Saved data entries
>>

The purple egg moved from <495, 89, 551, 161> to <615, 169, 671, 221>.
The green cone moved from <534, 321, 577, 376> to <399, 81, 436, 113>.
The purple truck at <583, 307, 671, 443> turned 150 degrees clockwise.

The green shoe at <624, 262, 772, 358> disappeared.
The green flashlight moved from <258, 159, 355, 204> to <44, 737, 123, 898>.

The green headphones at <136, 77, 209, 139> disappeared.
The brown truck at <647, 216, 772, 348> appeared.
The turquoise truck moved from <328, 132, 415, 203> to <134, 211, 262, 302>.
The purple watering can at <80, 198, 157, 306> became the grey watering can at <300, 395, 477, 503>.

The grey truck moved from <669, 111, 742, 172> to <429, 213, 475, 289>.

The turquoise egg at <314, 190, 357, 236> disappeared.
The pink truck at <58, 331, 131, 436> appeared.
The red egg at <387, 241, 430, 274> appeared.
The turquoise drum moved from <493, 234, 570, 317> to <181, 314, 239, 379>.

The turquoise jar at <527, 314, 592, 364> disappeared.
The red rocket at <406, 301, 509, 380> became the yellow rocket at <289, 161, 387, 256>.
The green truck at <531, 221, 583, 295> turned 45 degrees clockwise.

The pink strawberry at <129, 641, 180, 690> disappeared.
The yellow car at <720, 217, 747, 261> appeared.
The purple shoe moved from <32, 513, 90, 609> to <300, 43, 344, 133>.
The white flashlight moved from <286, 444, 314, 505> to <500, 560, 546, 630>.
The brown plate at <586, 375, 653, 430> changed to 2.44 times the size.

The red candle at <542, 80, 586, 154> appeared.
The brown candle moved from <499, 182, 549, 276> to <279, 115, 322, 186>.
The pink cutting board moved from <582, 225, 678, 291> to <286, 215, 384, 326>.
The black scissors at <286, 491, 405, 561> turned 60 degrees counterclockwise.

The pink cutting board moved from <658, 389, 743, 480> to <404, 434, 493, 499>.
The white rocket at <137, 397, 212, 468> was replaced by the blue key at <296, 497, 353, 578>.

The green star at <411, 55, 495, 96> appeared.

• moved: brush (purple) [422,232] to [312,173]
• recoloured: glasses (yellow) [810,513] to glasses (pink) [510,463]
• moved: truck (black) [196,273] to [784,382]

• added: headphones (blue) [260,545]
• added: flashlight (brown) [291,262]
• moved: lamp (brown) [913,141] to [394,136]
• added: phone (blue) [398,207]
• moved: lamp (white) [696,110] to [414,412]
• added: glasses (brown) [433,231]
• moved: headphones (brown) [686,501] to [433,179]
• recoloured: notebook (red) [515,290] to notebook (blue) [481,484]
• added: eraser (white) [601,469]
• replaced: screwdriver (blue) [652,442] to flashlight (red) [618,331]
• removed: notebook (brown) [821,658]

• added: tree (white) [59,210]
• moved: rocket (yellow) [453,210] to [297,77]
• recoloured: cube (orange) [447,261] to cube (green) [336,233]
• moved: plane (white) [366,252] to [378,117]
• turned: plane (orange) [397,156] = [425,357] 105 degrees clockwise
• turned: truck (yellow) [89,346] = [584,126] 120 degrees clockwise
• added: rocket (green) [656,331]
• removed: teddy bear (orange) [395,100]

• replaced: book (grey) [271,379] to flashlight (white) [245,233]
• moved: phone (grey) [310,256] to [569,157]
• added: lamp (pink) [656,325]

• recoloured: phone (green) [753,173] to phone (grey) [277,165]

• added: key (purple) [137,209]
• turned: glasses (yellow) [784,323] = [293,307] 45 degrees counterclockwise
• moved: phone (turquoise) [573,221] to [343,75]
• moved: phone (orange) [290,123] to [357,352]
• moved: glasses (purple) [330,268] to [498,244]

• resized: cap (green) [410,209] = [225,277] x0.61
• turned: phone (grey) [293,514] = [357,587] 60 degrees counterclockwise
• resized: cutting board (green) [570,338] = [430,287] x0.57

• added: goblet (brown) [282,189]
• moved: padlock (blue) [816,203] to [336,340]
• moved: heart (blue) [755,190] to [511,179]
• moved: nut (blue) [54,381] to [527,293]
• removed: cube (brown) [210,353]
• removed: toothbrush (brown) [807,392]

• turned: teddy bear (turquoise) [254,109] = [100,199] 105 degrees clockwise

<<

» **To do**
When the line with "The white flashlight" is reached in the data above, begin copying, and stop after the line with "The brown candle"; copy each line exactly, both ends included.

» **Result for this task**
The white flashlight moved from <286, 444, 314, 505> to <500, 560, 546, 630>.
The brown plate at <586, 375, 653, 430> changed to 2.44 times the size.

The red candle at <542, 80, 586, 154> appeared.
The brown candle moved from <499, 182, 549, 276> to <279, 115, 322, 186>.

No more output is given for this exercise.